— Exercise goal —
Take the data below and extract the lines from the one with "(794, 241) = (307, 172): red" to the one with "(1060, 437) = (471, 117): grey", inclusive, exactly as written.

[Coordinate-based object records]
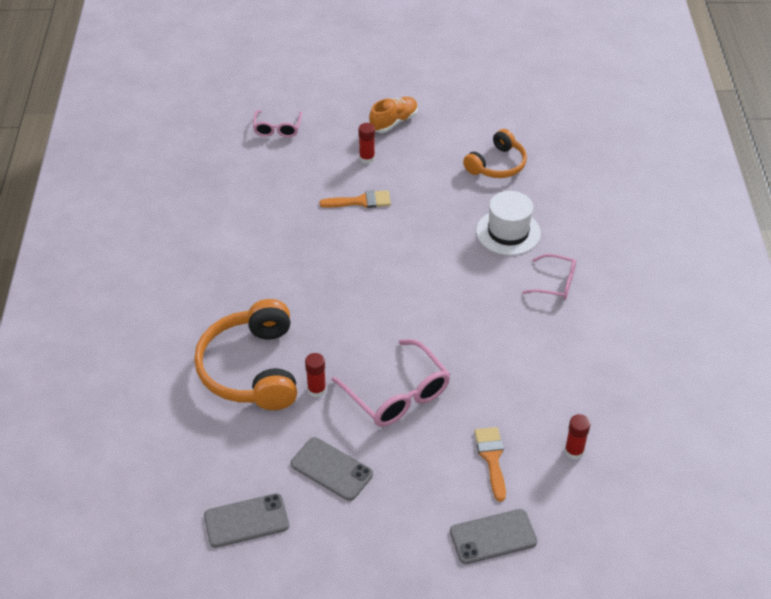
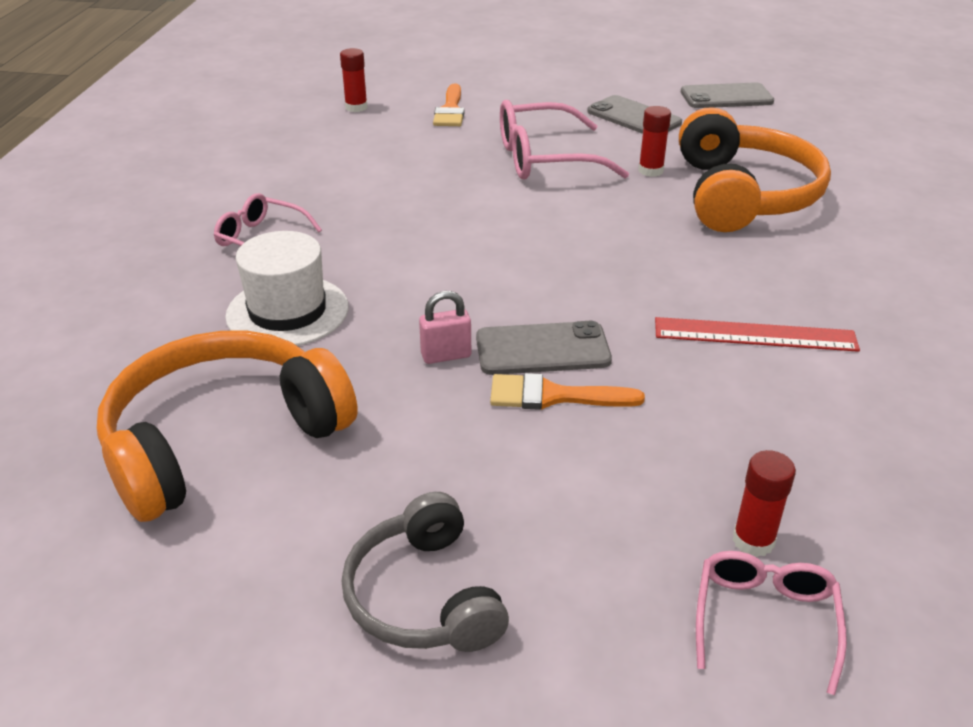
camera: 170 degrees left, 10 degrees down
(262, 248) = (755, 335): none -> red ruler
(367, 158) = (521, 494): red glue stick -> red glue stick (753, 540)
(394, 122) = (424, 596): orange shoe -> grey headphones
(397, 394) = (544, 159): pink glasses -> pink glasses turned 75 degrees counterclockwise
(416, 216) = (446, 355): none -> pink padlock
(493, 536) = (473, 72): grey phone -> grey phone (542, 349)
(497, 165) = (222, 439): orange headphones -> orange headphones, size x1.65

==

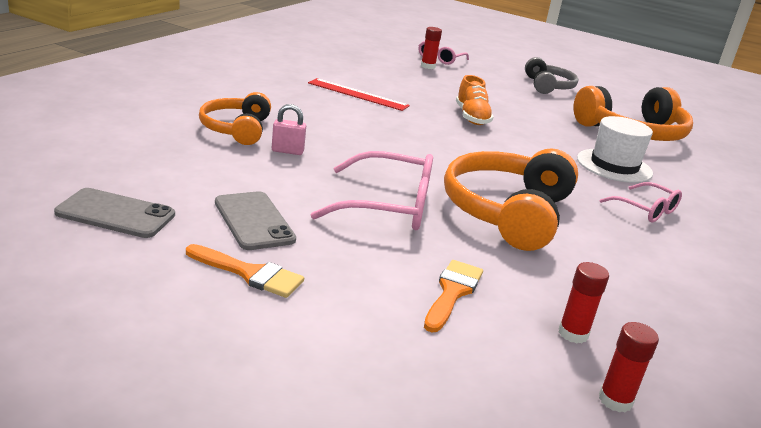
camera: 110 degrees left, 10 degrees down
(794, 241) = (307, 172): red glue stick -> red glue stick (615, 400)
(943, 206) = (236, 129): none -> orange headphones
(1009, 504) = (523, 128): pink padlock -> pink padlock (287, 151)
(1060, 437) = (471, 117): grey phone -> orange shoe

— Task response —
(794, 241) = (307, 172): red glue stick -> red glue stick (615, 400)
(943, 206) = (236, 129): none -> orange headphones
(1009, 504) = (523, 128): pink padlock -> pink padlock (287, 151)
(1060, 437) = (471, 117): grey phone -> orange shoe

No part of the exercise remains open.